> _TO-DO ITEM_: From the line that includes "kitchen sink: (156, 417) -> (570, 550), moved" down to the final line of the data below, copy every line exactly and leave the rest out.

Start of SUPPLIED ENTRIES

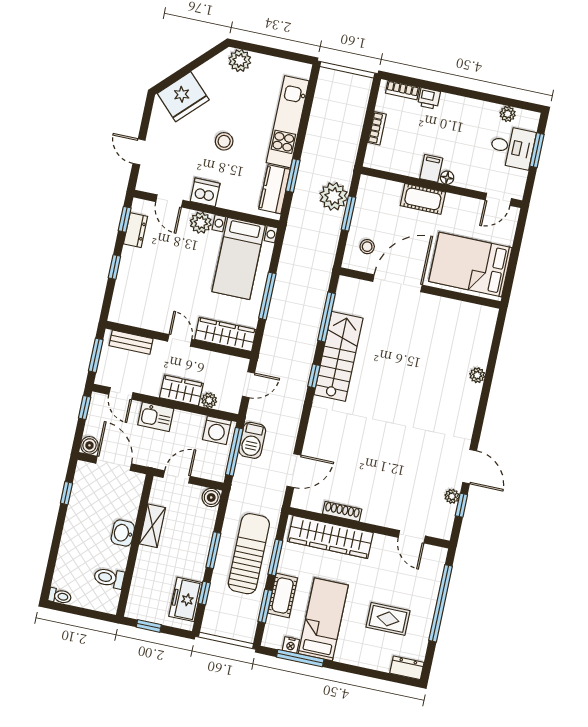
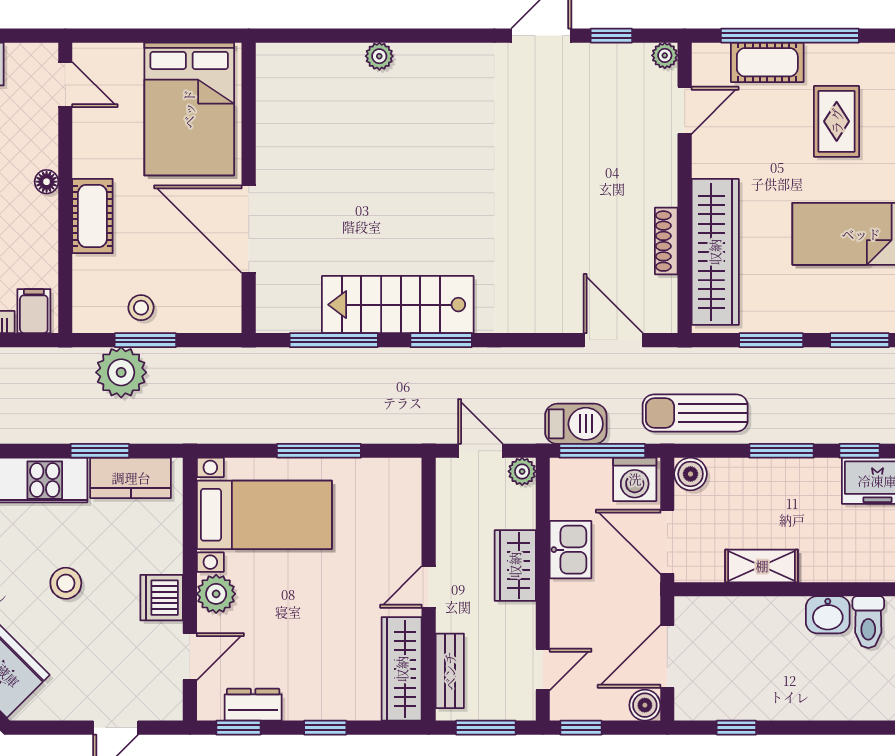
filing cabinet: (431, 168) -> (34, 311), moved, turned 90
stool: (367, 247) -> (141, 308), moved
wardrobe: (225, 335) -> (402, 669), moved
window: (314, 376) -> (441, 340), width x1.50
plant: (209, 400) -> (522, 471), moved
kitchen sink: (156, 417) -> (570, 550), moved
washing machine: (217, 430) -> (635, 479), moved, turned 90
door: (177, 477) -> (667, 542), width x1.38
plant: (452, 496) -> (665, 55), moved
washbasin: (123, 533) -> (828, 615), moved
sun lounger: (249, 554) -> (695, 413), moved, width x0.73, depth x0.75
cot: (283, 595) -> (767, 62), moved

End of SUPPLIED ENTRIES

> _ANSWER BELOW_:
kitchen sink: (156, 417) -> (570, 550), moved
washing machine: (217, 430) -> (635, 479), moved, turned 90
door: (177, 477) -> (667, 542), width x1.38
plant: (452, 496) -> (665, 55), moved
washbasin: (123, 533) -> (828, 615), moved
sun lounger: (249, 554) -> (695, 413), moved, width x0.73, depth x0.75
cot: (283, 595) -> (767, 62), moved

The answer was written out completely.